Top of Provided records

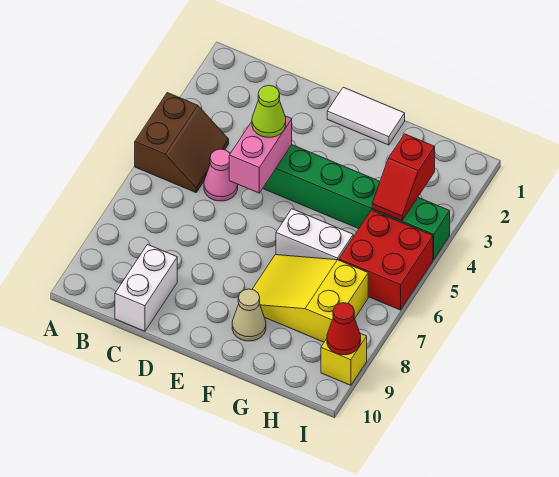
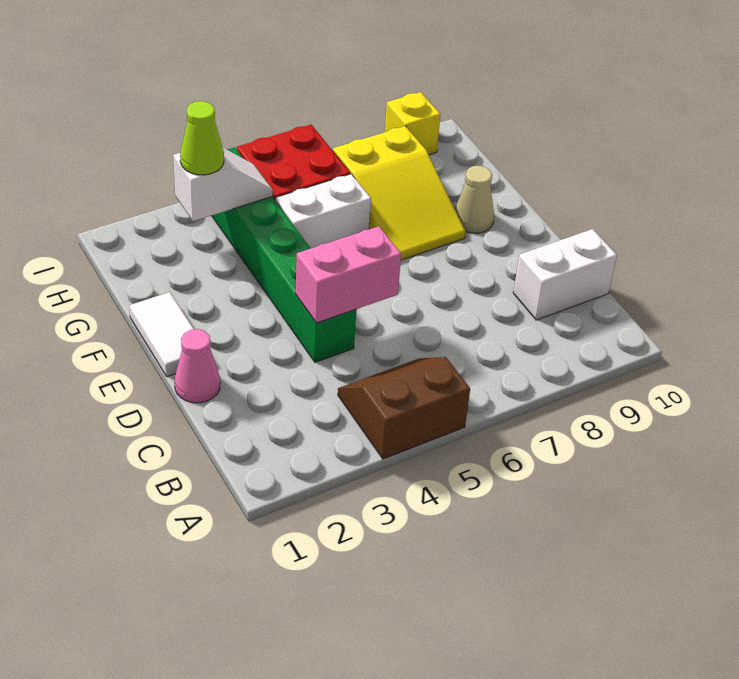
pink cone C5 level 1 -> pink cone D1 level 1
lime cone D4 level 3 -> lime cone H3 level 3
white brick F6:G6 level 1 -> white brick G5:G6 level 1
red slope H3:H4 level 2 top 3 -> white slope H3:H4 level 2 top 3
red cone I9 level 2 -> none

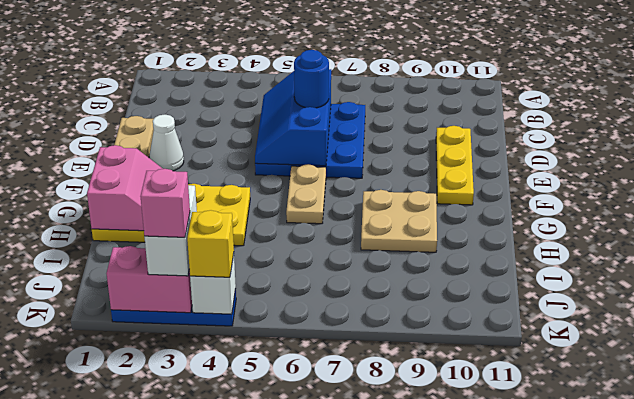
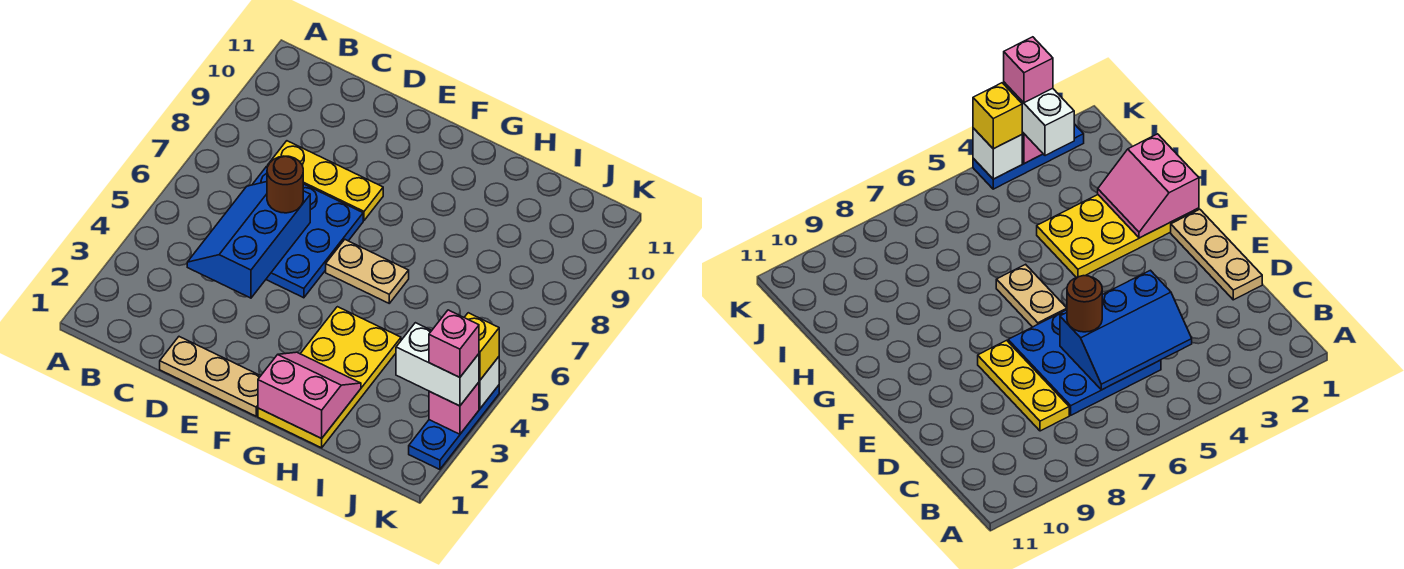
blue slope C5:E6 level 2 top 6 -> blue slope C4:D6 level 2 top D
blue round brick D6 level 3 -> brown round brick D6 level 3
yellow plate D10:F10 level 1 -> yellow plate C8:E8 level 1
white cone E2 level 1 -> none
tan plate G8:H9 level 1 -> none
pink brick K2:K3 level 2 -> pink brick K3 level 2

Bottom of Provided records

* [What you should do]:
Print the records again exactly. Skip every picture.

* [Result below]:
pink cone C5 level 1 -> pink cone D1 level 1
lime cone D4 level 3 -> lime cone H3 level 3
white brick F6:G6 level 1 -> white brick G5:G6 level 1
red slope H3:H4 level 2 top 3 -> white slope H3:H4 level 2 top 3
red cone I9 level 2 -> none

blue slope C5:E6 level 2 top 6 -> blue slope C4:D6 level 2 top D
blue round brick D6 level 3 -> brown round brick D6 level 3
yellow plate D10:F10 level 1 -> yellow plate C8:E8 level 1
white cone E2 level 1 -> none
tan plate G8:H9 level 1 -> none
pink brick K2:K3 level 2 -> pink brick K3 level 2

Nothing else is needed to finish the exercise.